-- WHAT IS REQUIRED --
For each record that follows, give it back exactly, with no pictures included.

╭──

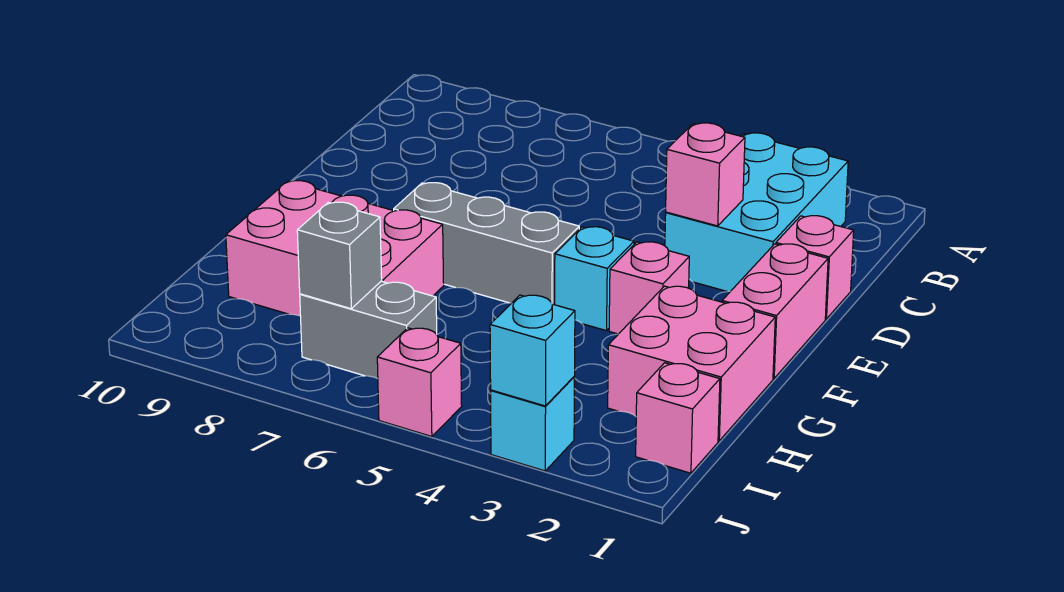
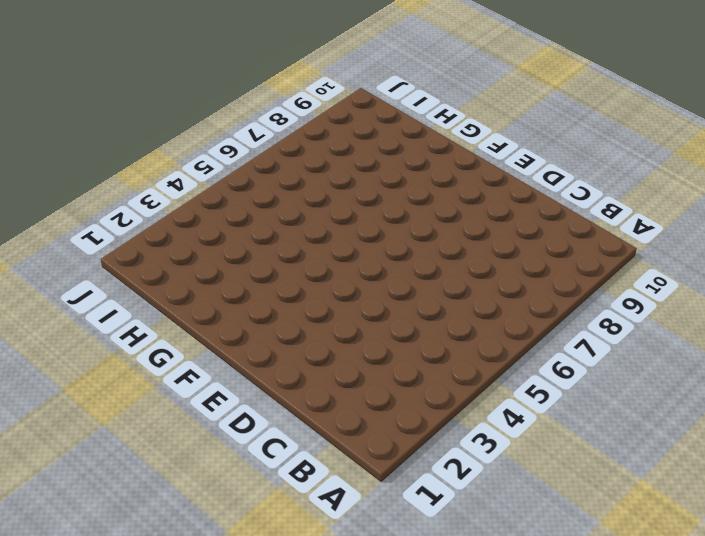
none -> cyan brick B2:D3 level 1
none -> pink brick D1 level 1
none -> pink brick E1:F1 level 1

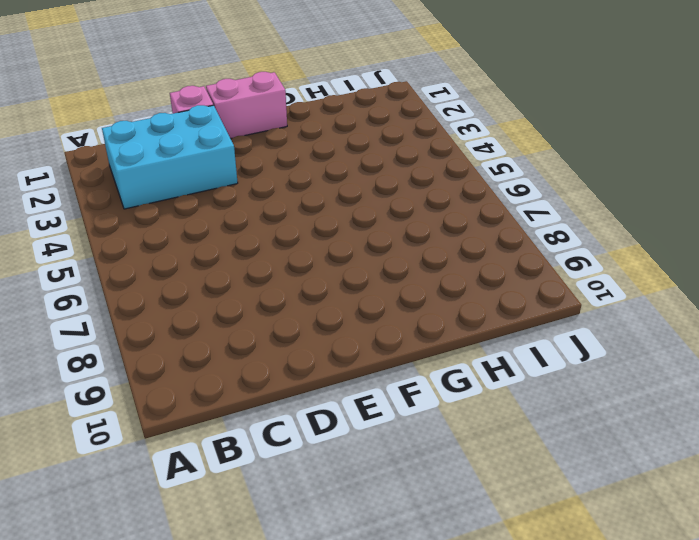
none -> pink brick F3 level 1
none -> cyan brick F4 level 1
none -> grey brick F5:F7 level 1

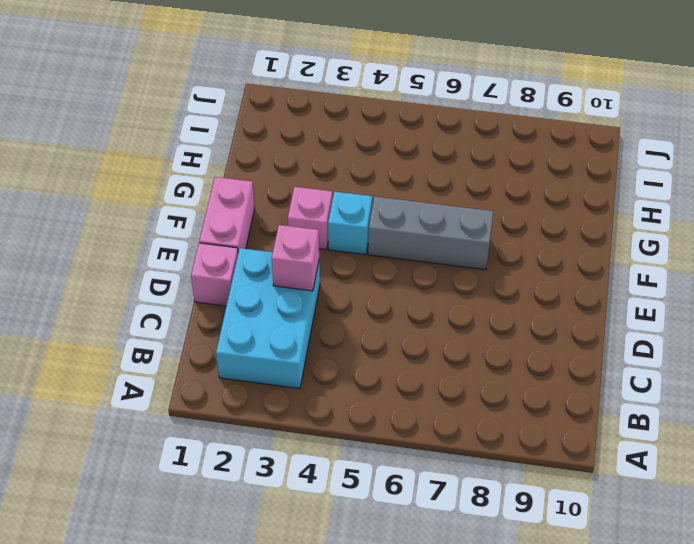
none -> pink brick G1:H2 level 1
none -> pink brick G7:H9 level 1
none -> pink brick I1 level 1

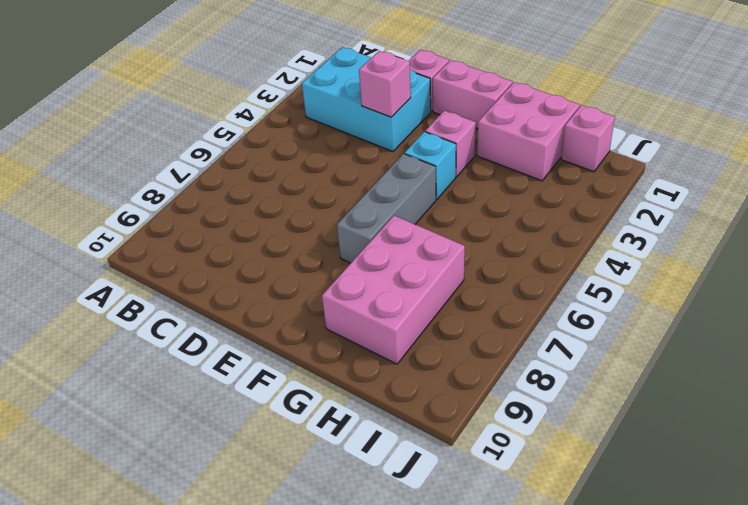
none -> grey brick I6:I7 level 1
none -> cyan brick J3 level 1
none -> pink brick J5 level 1

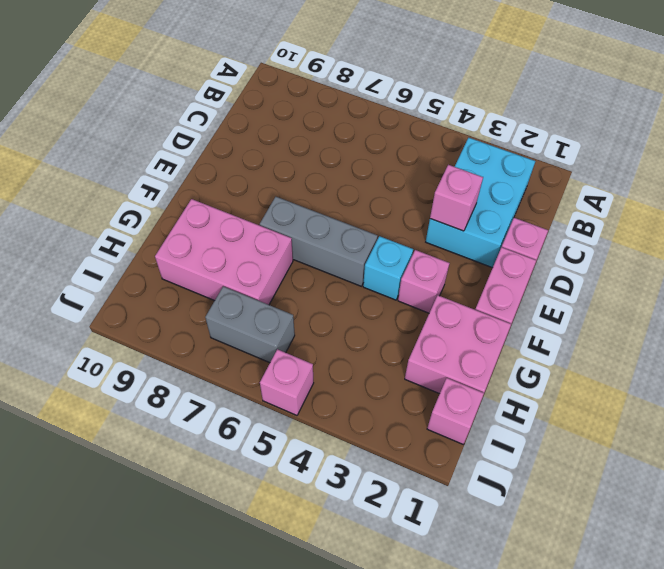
none -> cyan brick J3 level 1
none -> grey brick I7 level 2
none -> cyan brick J3 level 2

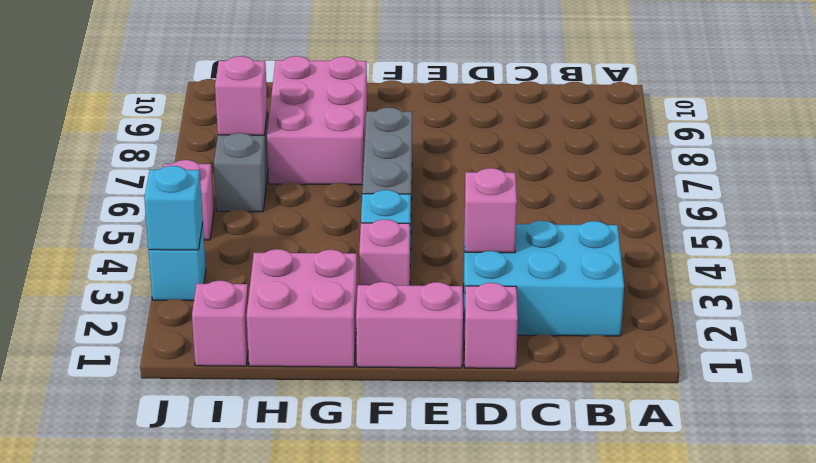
pink brick I7 level 2 -> grey brick I7 level 2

╰──

-- RESULT BELOW --
none -> cyan brick B2:D3 level 1
none -> pink brick D1 level 1
none -> pink brick E1:F1 level 1

none -> pink brick F3 level 1
none -> cyan brick F4 level 1
none -> grey brick F5:F7 level 1

none -> pink brick G1:H2 level 1
none -> pink brick G7:H9 level 1
none -> pink brick I1 level 1

none -> grey brick I6:I7 level 1
none -> cyan brick J3 level 1
none -> pink brick J5 level 1

none -> cyan brick J3 level 1
none -> grey brick I7 level 2
none -> cyan brick J3 level 2

pink brick I7 level 2 -> grey brick I7 level 2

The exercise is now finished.